## WORK TO COMPLETE
Please begin with the line containing "FAN pin SIG: D4 -> RX" and reproduce each line exactly until the records below end, without any pictures.

## DATA TO EXAMINE
Content starts
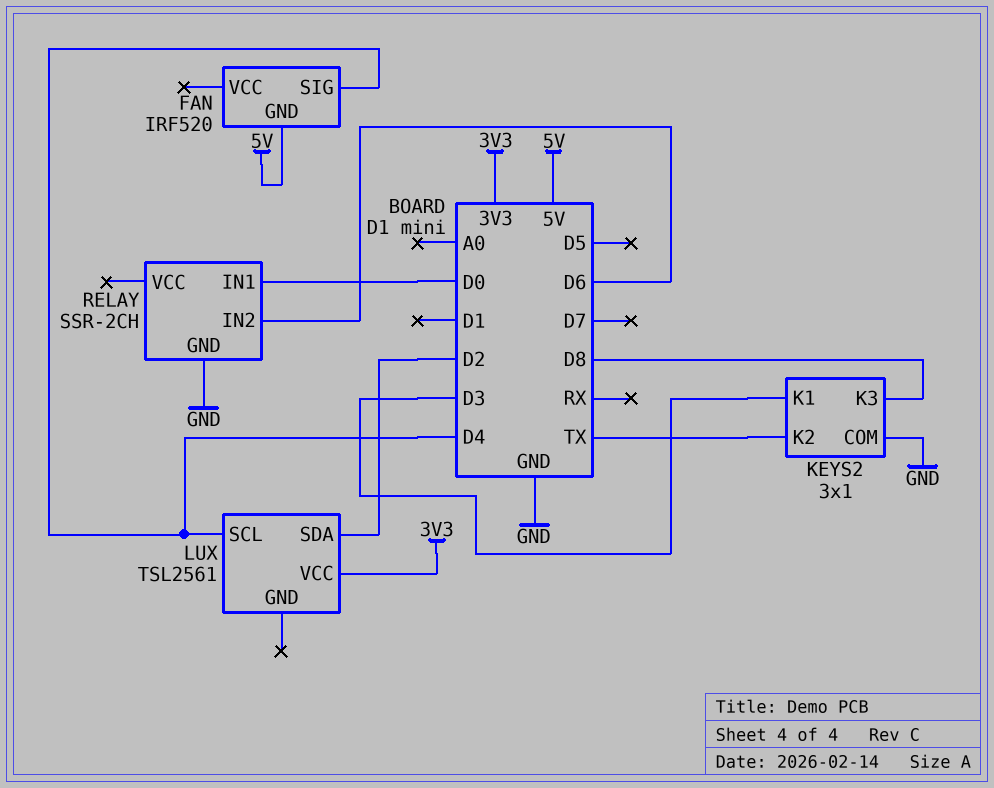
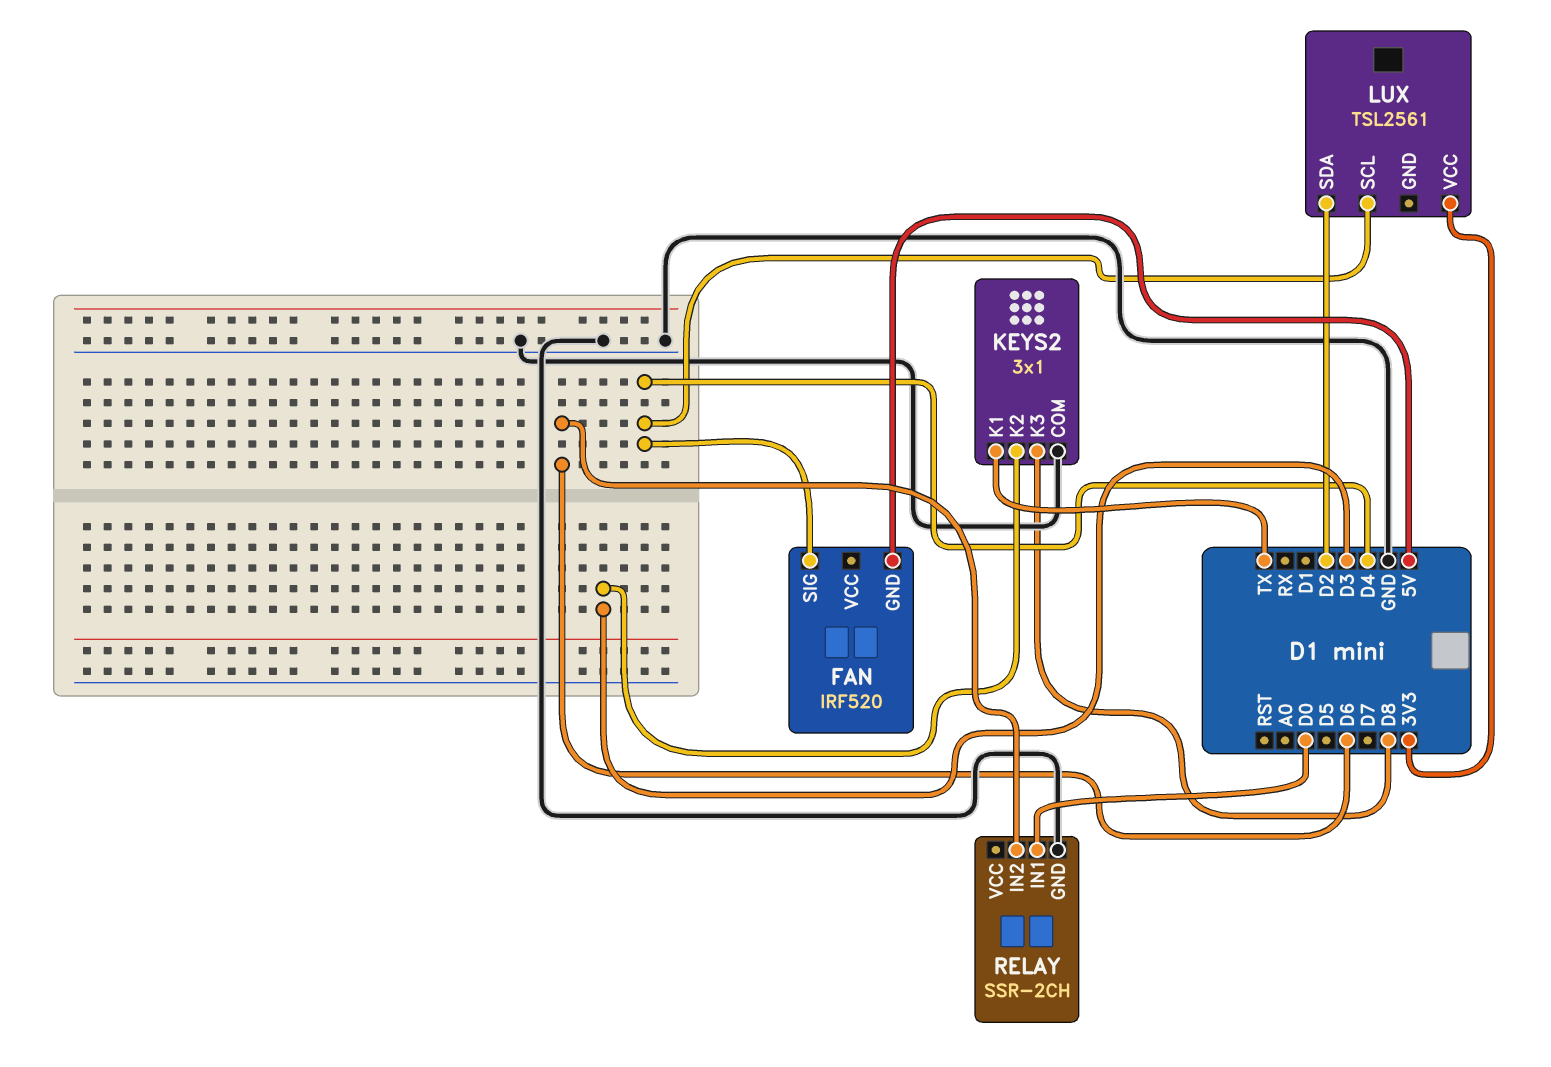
KEYS2 pin K1: D3 -> TX
KEYS2 pin K2: TX -> D3

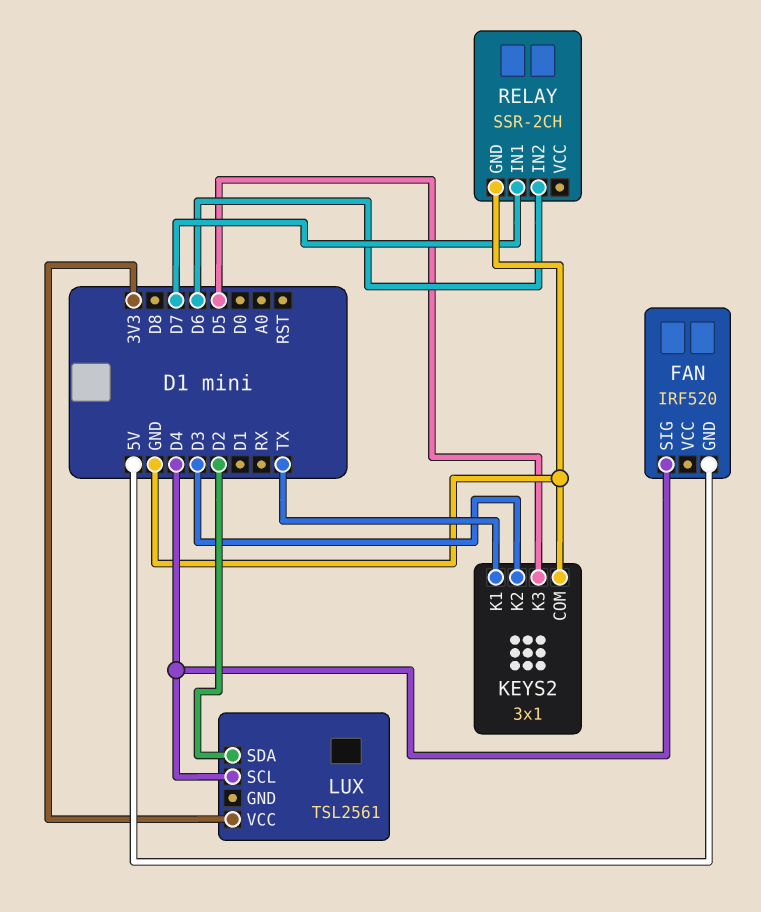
KEYS2 pin K3: D8 -> D5
RELAY pin IN1: D0 -> D7

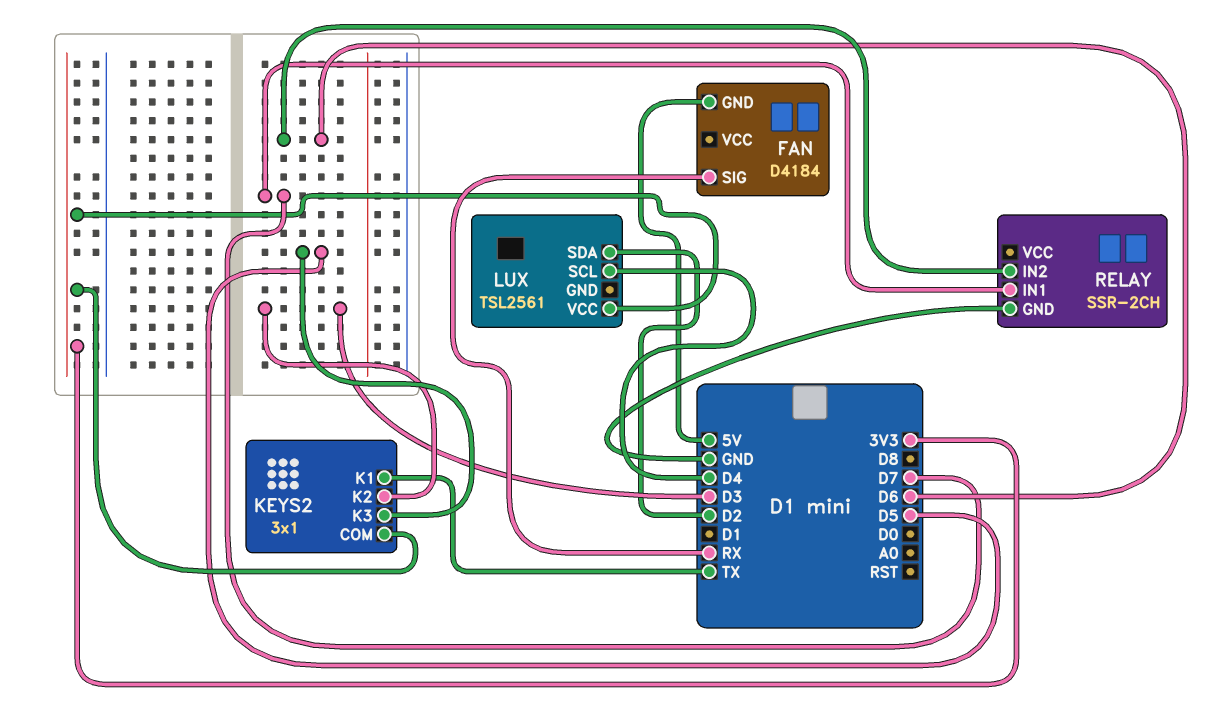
FAN: IRF520 -> D4184
FAN pin SIG: D4 -> RX
KEYS2 pin COM: GND -> 3V3

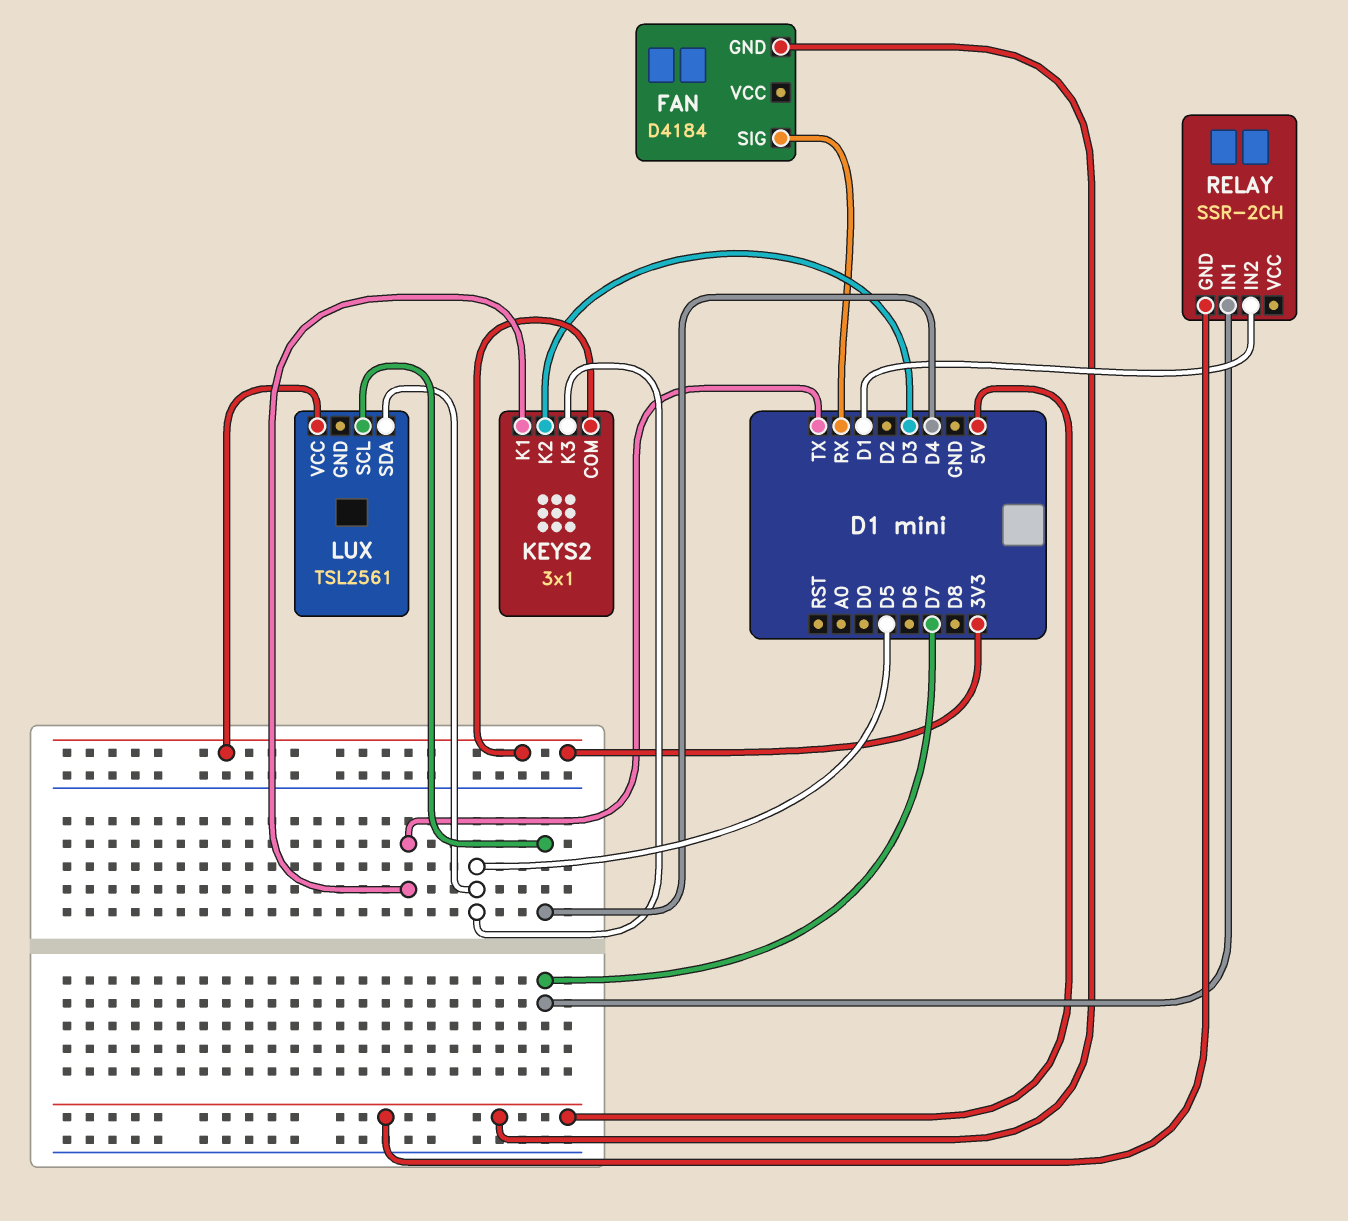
LUX pin SDA: D2 -> D5
RELAY pin GND: GND -> 5V
RELAY pin IN2: D6 -> D1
Content ends
## WORKED SOLUTION
FAN pin SIG: D4 -> RX
KEYS2 pin COM: GND -> 3V3

LUX pin SDA: D2 -> D5
RELAY pin GND: GND -> 5V
RELAY pin IN2: D6 -> D1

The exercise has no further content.